• [Exercise goal]
Each line of the data that includes the string "none" is to be copied out.

• [Records for the exercise]
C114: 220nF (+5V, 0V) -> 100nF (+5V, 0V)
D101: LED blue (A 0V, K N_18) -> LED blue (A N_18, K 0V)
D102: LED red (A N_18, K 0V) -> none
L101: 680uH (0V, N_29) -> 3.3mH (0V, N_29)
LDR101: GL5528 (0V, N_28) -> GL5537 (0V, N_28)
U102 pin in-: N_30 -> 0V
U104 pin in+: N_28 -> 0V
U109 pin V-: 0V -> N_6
--
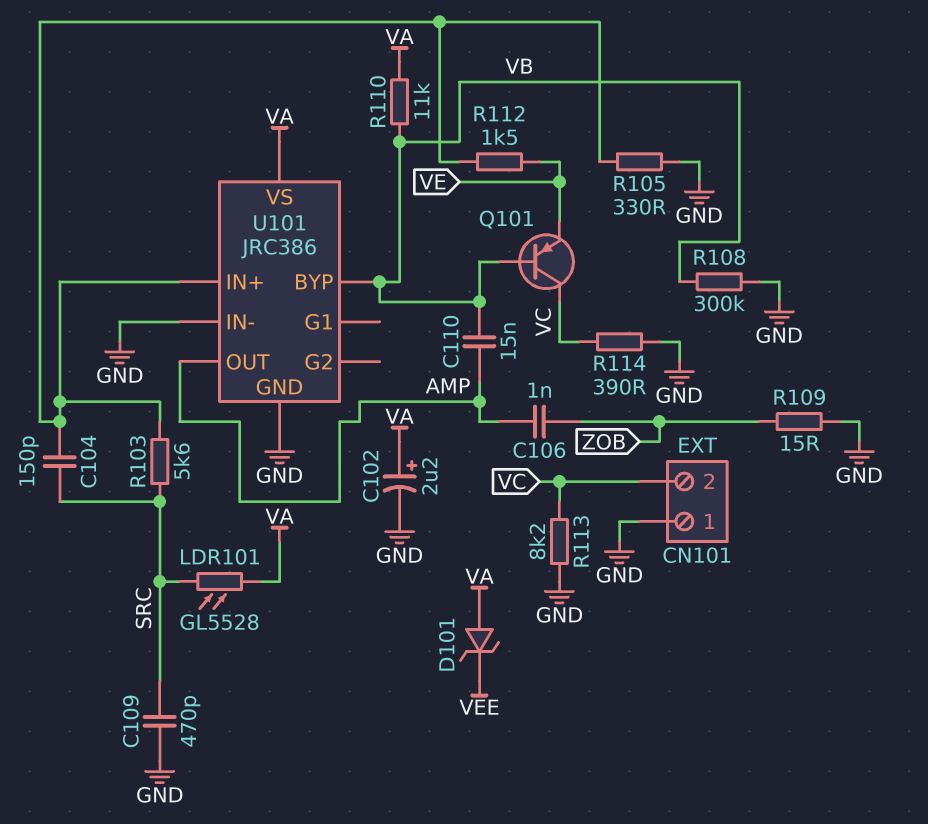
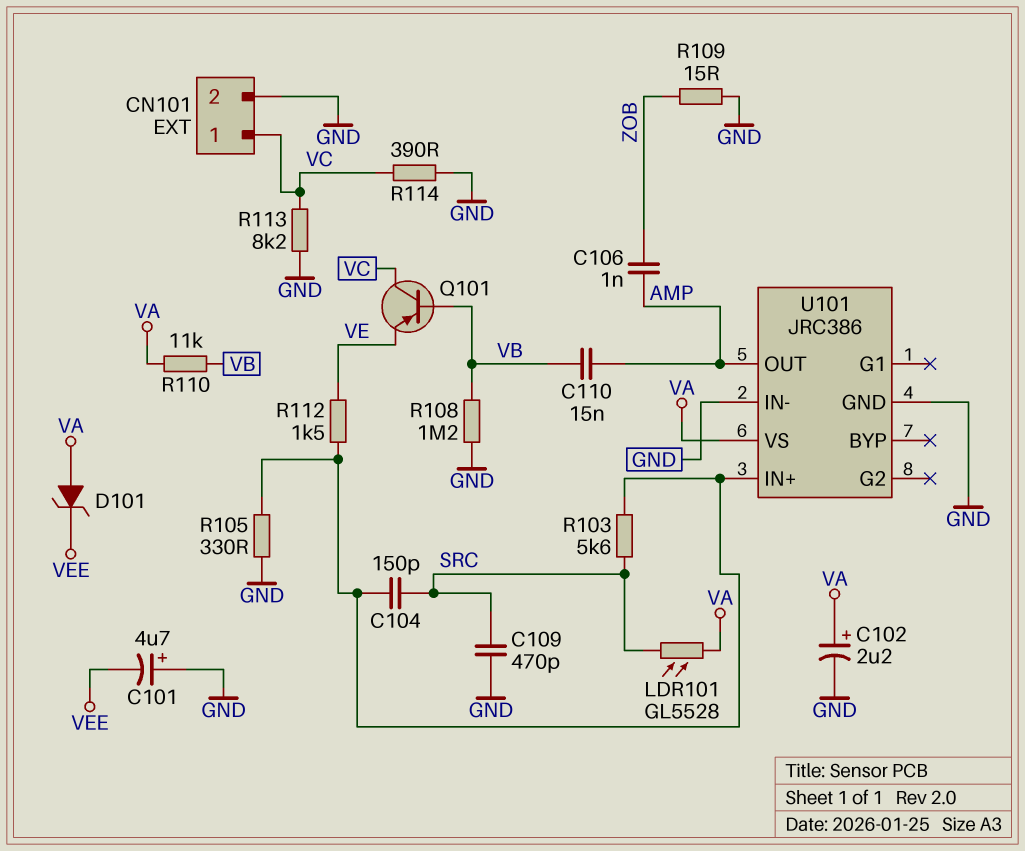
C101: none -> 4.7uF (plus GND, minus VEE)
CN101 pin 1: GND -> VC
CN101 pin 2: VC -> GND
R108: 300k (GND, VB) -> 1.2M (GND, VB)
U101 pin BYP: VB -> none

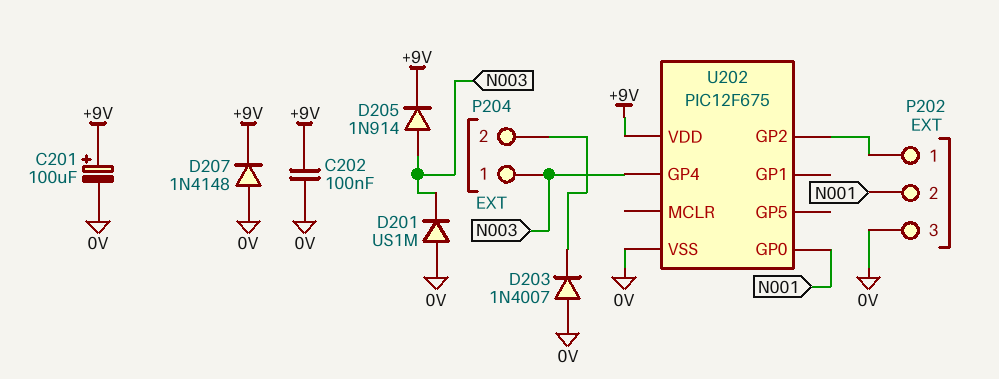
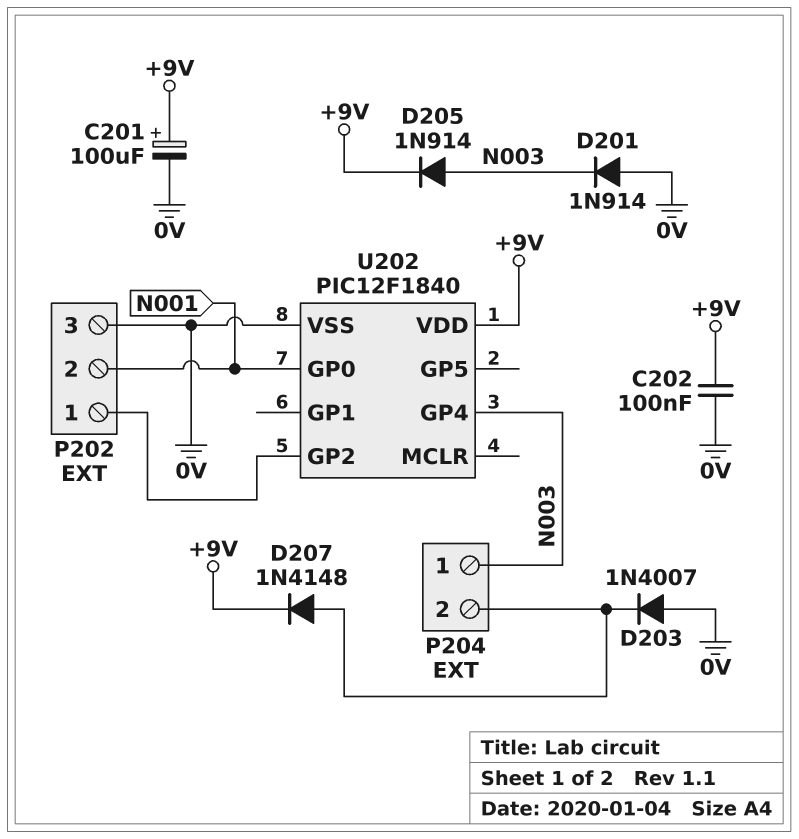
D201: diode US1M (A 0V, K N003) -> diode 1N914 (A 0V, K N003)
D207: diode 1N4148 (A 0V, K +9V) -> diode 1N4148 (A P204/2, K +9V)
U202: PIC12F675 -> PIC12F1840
* * *
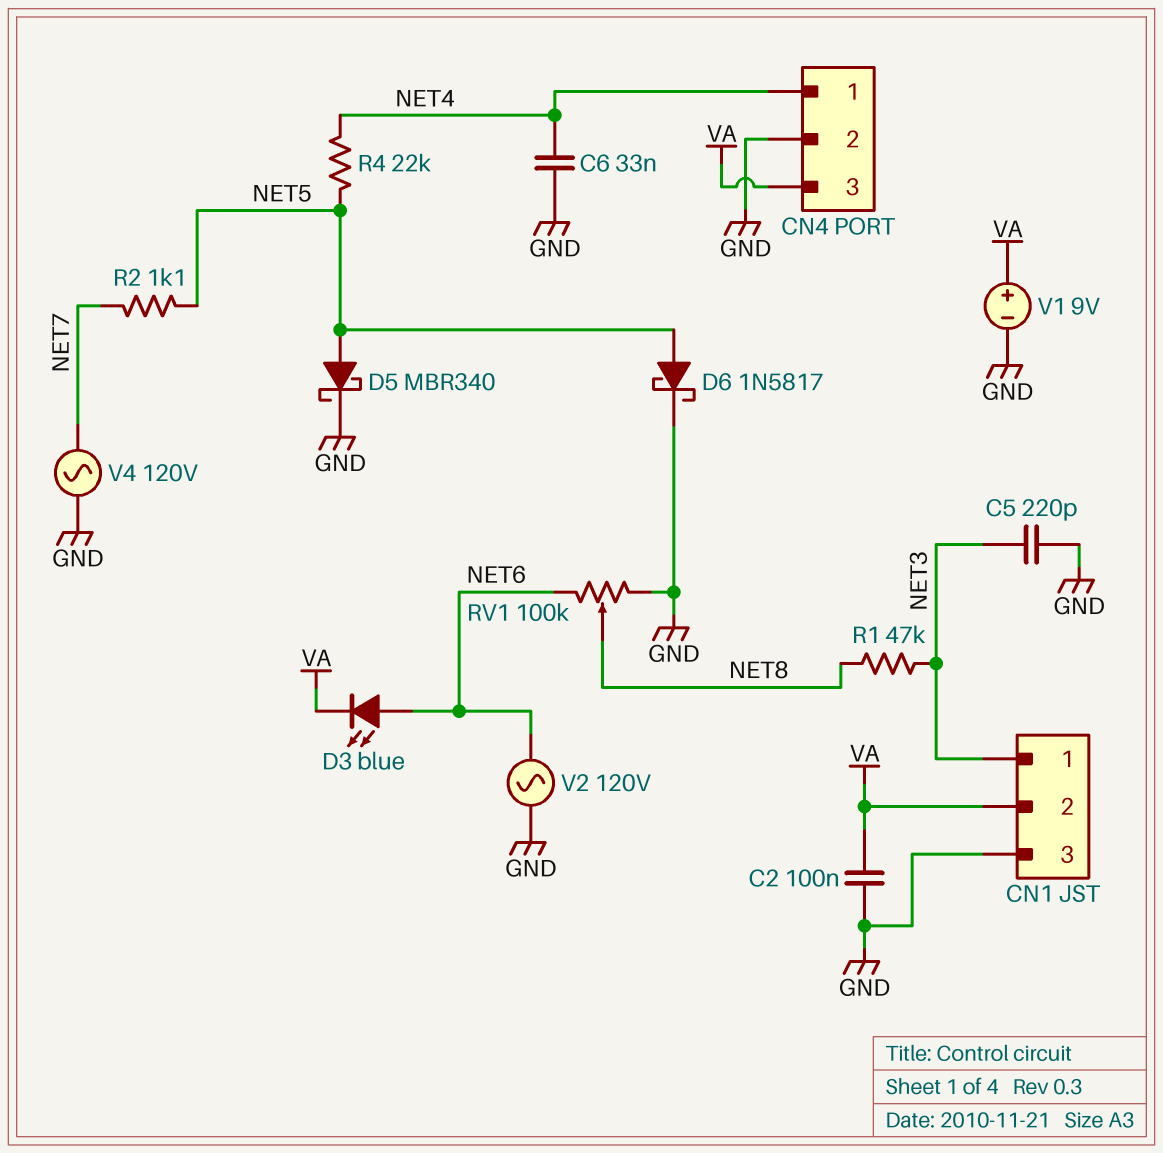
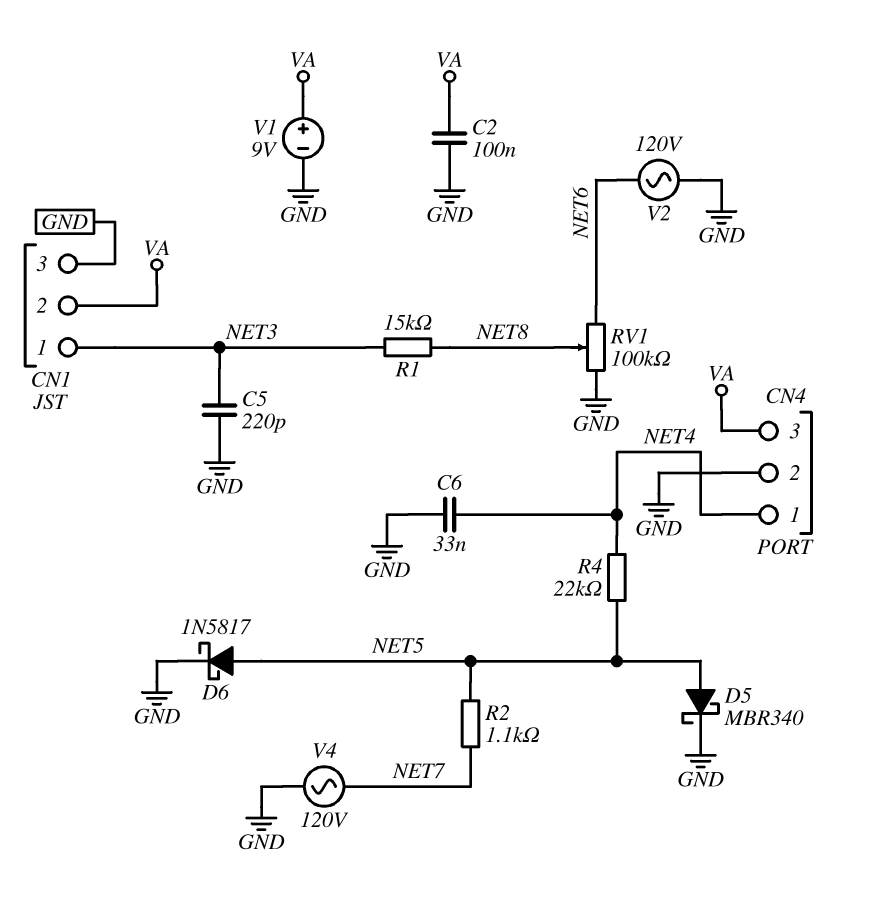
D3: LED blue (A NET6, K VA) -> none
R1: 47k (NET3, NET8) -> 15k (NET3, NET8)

• [Task response]
D102: LED red (A N_18, K 0V) -> none
C101: none -> 4.7uF (plus GND, minus VEE)
U101 pin BYP: VB -> none
D3: LED blue (A NET6, K VA) -> none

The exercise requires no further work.